[Saved entries]
_____

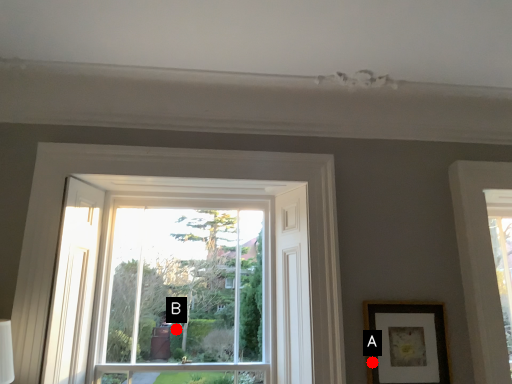
Question: Two points are circled on the image, labeled by A and B beside each circle. Among these points, which one is farthest from the camera?

Choices:
 (A) A is further
 (B) B is further

Answer: (B)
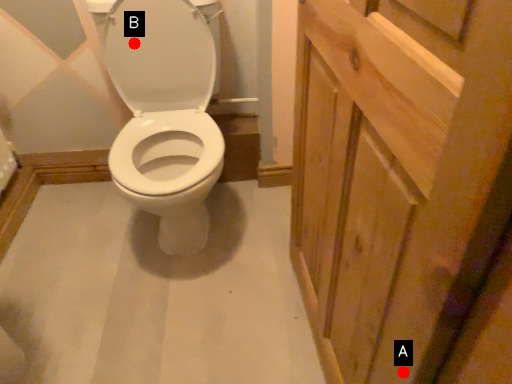
Question: Two points are circled on the image, labeled by A and B beside each circle. Which of the following is the farthest from the observer?

Choices:
 (A) A is further
 (B) B is further

Answer: (B)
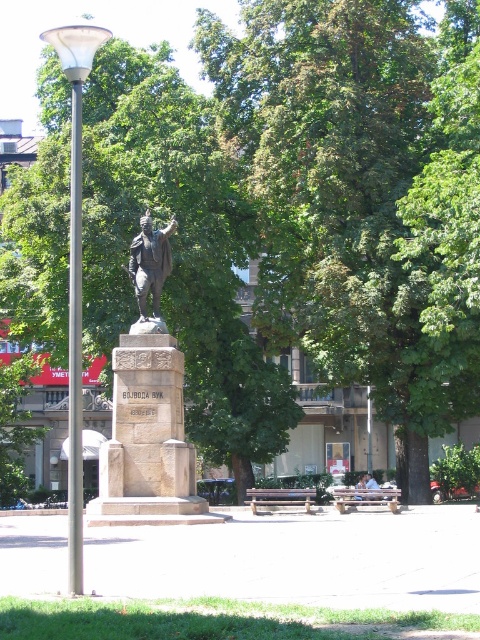
Question: Which is nearer to the wooden bench at center?

Choices:
 (A) light blue fabric shirt at center
 (B) polished bronze statue at center

Answer: (A)

Question: Based on their relative distances, which object is nearer to the light brown wooden bench at center?

Choices:
 (A) polished bronze statue at center
 (B) light blue fabric shirt at center
 (C) wooden bench at center
 (D) silver metallic pole at left

Answer: (B)

Question: Does bronze statue at center have a smaller size compared to wooden park bench at center?

Choices:
 (A) no
 (B) yes

Answer: (B)

Question: Which of these objects is positioned farthest from the polished bronze statue at center?

Choices:
 (A) light brown wooden bench at center
 (B) light blue fabric shirt at center
 (C) wooden park bench at center

Answer: (A)

Question: Observing the image, what is the correct spatial positioning of polished bronze statue at center in reference to silver metallic pole at left?

Choices:
 (A) right
 (B) left

Answer: (A)

Question: From the image, what is the correct spatial relationship of polished bronze statue at center in relation to wooden bench at center?

Choices:
 (A) left
 (B) right

Answer: (A)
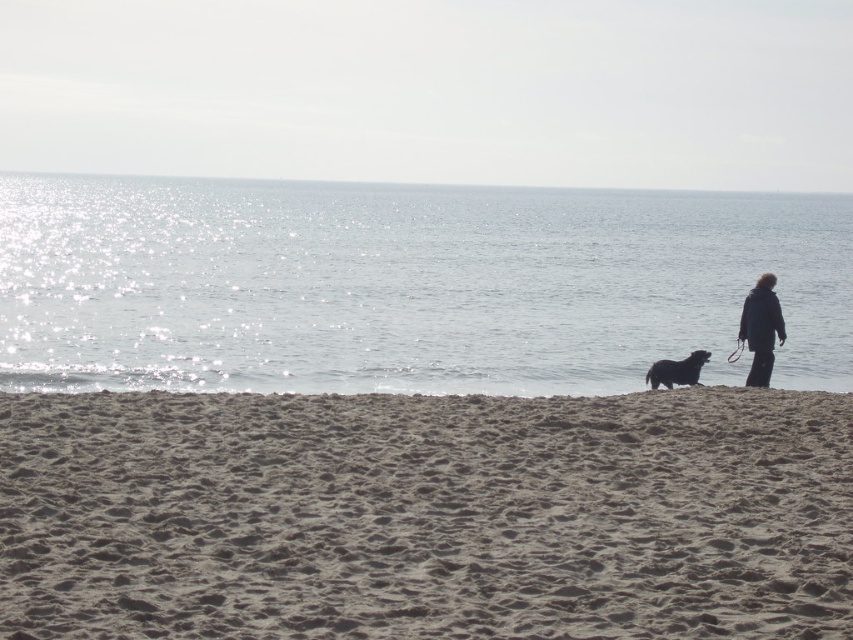
Question: Which point appears closest to the camera in this image?

Choices:
 (A) (686, 362)
 (B) (744, 385)

Answer: (B)

Question: Which point is farther to the camera?

Choices:
 (A) coord(378,499)
 (B) coord(357,269)
 (C) coord(781,333)
 (D) coord(679,362)

Answer: (B)

Question: Can you confirm if brown sandy beach at lower center is positioned below sparkling water at center?

Choices:
 (A) yes
 (B) no

Answer: (A)

Question: Which object is farther from the camera taking this photo?

Choices:
 (A) dark blue jacket at right
 (B) brown sandy beach at lower center
 (C) dark brown fur dog at lower right

Answer: (C)

Question: Can you confirm if sparkling water at center is smaller than dark blue jacket at right?

Choices:
 (A) yes
 (B) no

Answer: (B)

Question: Can you confirm if brown sandy beach at lower center is thinner than dark blue jacket at right?

Choices:
 (A) no
 (B) yes

Answer: (B)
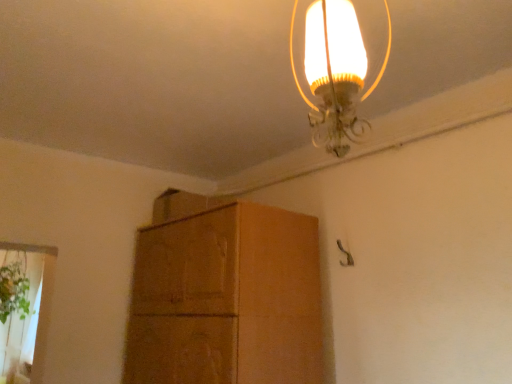
Question: Is point (293, 13) positioned closer to the camera than point (17, 279)?

Choices:
 (A) closer
 (B) farther

Answer: (A)

Question: In the image, is translucent glass lampshade at upper center positioned in front of or behind green leafy plant at lower left?

Choices:
 (A) front
 (B) behind

Answer: (A)

Question: Which object is positioned closest to the brown cardboard cabinet at center?

Choices:
 (A) translucent glass lampshade at upper center
 (B) green leafy plant at lower left

Answer: (B)

Question: Which of these objects is positioned farthest from the translucent glass lampshade at upper center?

Choices:
 (A) brown cardboard cabinet at center
 (B) green leafy plant at lower left

Answer: (B)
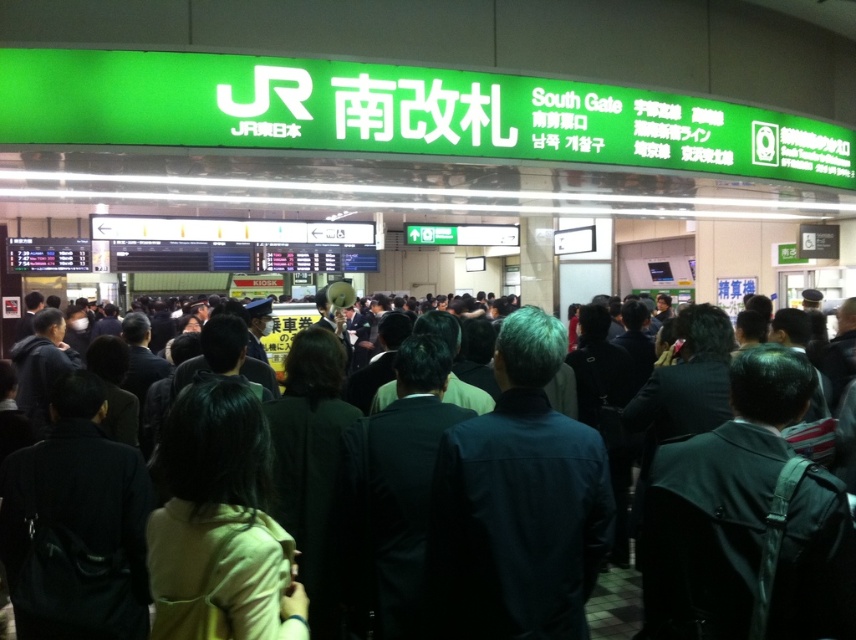
Question: Can you confirm if dark blue jacket at center is positioned to the right of dark blue suit at center?

Choices:
 (A) yes
 (B) no

Answer: (A)

Question: Is dark blue jacket at center thinner than dark blue suit at center?

Choices:
 (A) no
 (B) yes

Answer: (A)

Question: Which of the following is the closest to the observer?

Choices:
 (A) dark blue suit at center
 (B) dark blue jacket at center

Answer: (B)

Question: Does dark blue jacket at center appear on the left side of dark blue suit at center?

Choices:
 (A) yes
 (B) no

Answer: (B)

Question: Which of the following is the farthest from the observer?

Choices:
 (A) dark blue suit at center
 (B) dark blue jacket at center

Answer: (A)

Question: Which point is closer to the camera?

Choices:
 (A) (113, 340)
 (B) (507, 362)

Answer: (B)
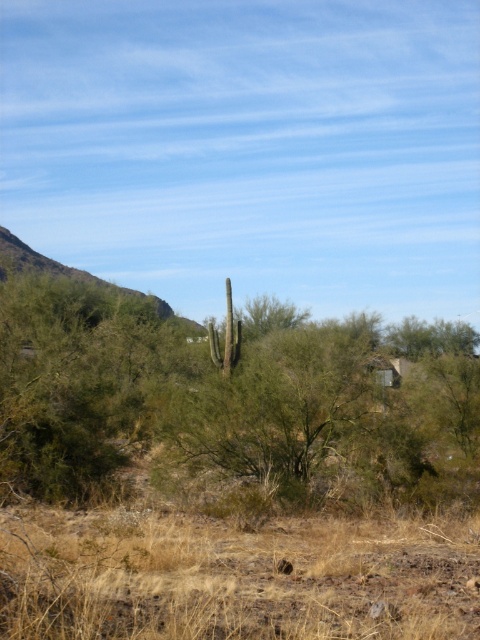
You are a desert explorer who wants to find shade to rest. You see a green leafy tree at center and brown dry grass at center. Which location would provide shade?

The green leafy tree at center is positioned on the left side of brown dry grass at center, so the green leafy tree at center would provide shade.

You are a hiker who has lost their way in the desert. You see a green leafy tree at center and brown dry grass at center. Which one is closer to you?

The green leafy tree at center and brown dry grass at center are 12.42 meters apart, but the question does not specify which is closer. However, since both are at the center, they are equidistant from your current position.

You are a desert explorer trying to navigate between the green leafy tree at center and the brown dry grass at center. Which one should you avoid stepping on to prevent damaging the environment?

The green leafy tree at center might be wider than brown dry grass at center, so it is more likely to have a larger root system. To prevent damaging the environment, you should avoid stepping on the green leafy tree at center.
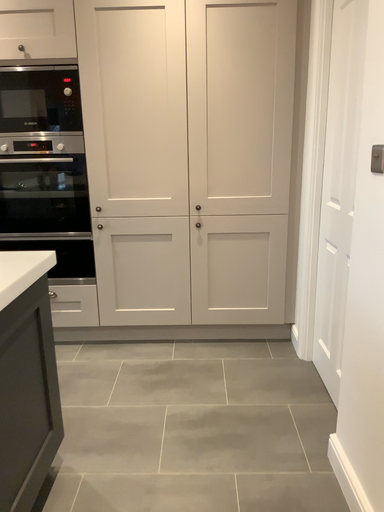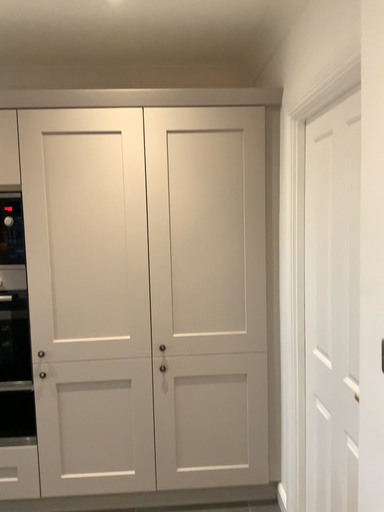
Question: Which way did the camera rotate in the video?

Choices:
 (A) rotated upward
 (B) rotated downward

Answer: (A)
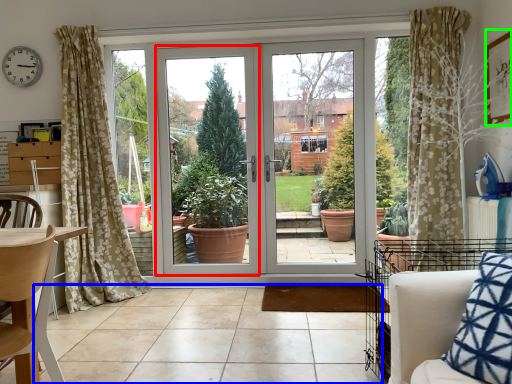
Question: Considering the real-world distances, which object is closest to window frame (highlighted by a red box)? tile (highlighted by a blue box) or picture frame (highlighted by a green box).

Choices:
 (A) tile
 (B) picture frame

Answer: (A)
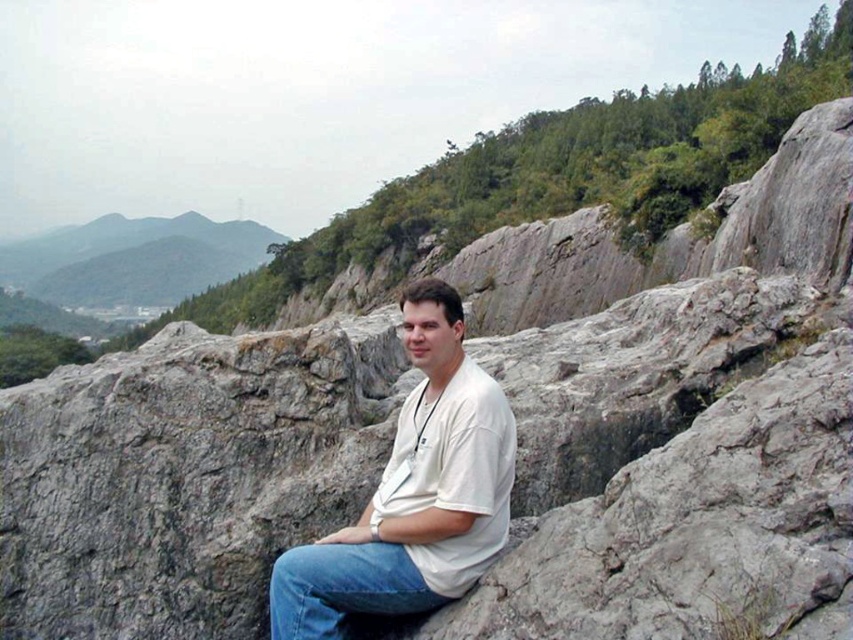
Question: Is green grassy hill at upper left below denim at center?

Choices:
 (A) yes
 (B) no

Answer: (B)

Question: Which point is farther to the camera?

Choices:
 (A) white matte shirt at center
 (B) green grassy hill at upper left

Answer: (B)

Question: Which point is farther to the camera?

Choices:
 (A) (25, 246)
 (B) (338, 636)
 (C) (454, 365)

Answer: (A)

Question: Is white matte shirt at center below denim at center?

Choices:
 (A) yes
 (B) no

Answer: (B)

Question: In this image, where is white matte shirt at center located relative to denim at center?

Choices:
 (A) above
 (B) below

Answer: (A)

Question: Which object is positioned closest to the green grassy hill at upper left?

Choices:
 (A) white matte shirt at center
 (B) denim at center

Answer: (B)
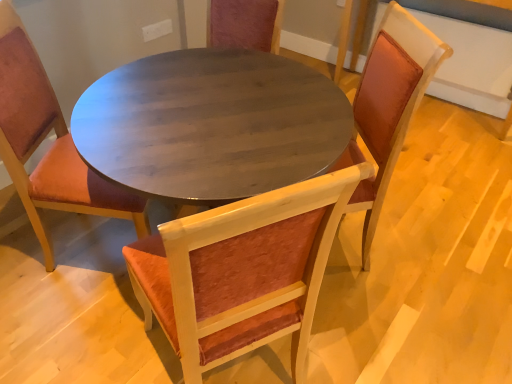
Where is `vacant area situated to the left side of velvet orange chair at center, which is the second chair from left to right`? This screenshot has width=512, height=384. vacant area situated to the left side of velvet orange chair at center, which is the second chair from left to right is located at coordinates (87, 342).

_____

- [Your instructions] Tally the lines of the listing above that contain the word "stepping", and give only the number.

- [Your response] 2